What to do
Only the lines below between the ones containing "none -> green brick C5:C6 level 1" and "none -> purple round brick A8 level 3", inclusive, are to be reproduced, each exactly as it stands.

Information
● ● ●

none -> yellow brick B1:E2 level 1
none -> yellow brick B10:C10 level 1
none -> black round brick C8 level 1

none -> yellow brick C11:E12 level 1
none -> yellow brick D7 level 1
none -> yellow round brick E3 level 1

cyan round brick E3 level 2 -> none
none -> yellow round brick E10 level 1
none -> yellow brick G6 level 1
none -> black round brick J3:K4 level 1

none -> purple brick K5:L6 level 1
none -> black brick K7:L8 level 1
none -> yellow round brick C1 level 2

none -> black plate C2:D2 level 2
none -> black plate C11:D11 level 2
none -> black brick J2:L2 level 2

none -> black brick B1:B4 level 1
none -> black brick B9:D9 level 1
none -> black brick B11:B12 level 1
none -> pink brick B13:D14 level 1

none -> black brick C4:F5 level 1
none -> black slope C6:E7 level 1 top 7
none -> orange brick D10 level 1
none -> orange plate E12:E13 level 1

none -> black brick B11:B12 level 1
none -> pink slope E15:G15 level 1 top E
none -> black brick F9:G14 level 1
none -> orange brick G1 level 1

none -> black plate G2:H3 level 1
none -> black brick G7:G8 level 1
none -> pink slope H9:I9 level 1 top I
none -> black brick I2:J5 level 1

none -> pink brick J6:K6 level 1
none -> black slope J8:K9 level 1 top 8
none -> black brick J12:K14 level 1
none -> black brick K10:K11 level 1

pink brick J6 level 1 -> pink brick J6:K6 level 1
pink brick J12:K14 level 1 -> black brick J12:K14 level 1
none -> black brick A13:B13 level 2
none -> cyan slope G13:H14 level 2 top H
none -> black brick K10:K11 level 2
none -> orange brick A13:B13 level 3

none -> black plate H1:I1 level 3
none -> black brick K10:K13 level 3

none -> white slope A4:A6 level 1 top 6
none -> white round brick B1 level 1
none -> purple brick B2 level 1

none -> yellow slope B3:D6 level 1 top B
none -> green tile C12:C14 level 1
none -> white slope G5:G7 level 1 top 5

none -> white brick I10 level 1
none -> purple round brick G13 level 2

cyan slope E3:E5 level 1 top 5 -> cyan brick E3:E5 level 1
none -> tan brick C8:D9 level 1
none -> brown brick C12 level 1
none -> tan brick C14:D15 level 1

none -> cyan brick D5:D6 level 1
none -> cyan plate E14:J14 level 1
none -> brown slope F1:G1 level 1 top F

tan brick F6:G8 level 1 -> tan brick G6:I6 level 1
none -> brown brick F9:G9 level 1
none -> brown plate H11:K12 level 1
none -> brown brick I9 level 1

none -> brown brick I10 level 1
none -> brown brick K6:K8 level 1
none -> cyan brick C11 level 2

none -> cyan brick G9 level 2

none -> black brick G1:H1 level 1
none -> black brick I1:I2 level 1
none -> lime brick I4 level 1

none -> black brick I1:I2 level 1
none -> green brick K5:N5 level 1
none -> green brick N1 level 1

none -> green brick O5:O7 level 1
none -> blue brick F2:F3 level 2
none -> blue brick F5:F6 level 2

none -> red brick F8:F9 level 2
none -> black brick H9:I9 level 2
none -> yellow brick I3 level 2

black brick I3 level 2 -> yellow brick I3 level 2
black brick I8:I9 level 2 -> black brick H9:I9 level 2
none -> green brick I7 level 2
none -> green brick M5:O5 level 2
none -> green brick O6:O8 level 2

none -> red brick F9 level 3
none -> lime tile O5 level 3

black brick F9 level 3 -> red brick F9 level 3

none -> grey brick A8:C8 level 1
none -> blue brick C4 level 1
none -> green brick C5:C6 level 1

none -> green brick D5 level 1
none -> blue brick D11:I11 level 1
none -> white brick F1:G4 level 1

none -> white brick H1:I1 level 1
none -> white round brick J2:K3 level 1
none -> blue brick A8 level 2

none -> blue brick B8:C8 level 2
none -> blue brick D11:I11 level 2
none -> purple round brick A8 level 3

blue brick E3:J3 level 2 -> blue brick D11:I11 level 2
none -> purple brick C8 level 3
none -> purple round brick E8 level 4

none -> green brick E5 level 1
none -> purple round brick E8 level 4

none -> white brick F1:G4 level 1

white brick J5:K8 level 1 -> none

● ● ●

Task solution
none -> green brick C5:C6 level 1

none -> green brick D5 level 1
none -> blue brick D11:I11 level 1
none -> white brick F1:G4 level 1

none -> white brick H1:I1 level 1
none -> white round brick J2:K3 level 1
none -> blue brick A8 level 2

none -> blue brick B8:C8 level 2
none -> blue brick D11:I11 level 2
none -> purple round brick A8 level 3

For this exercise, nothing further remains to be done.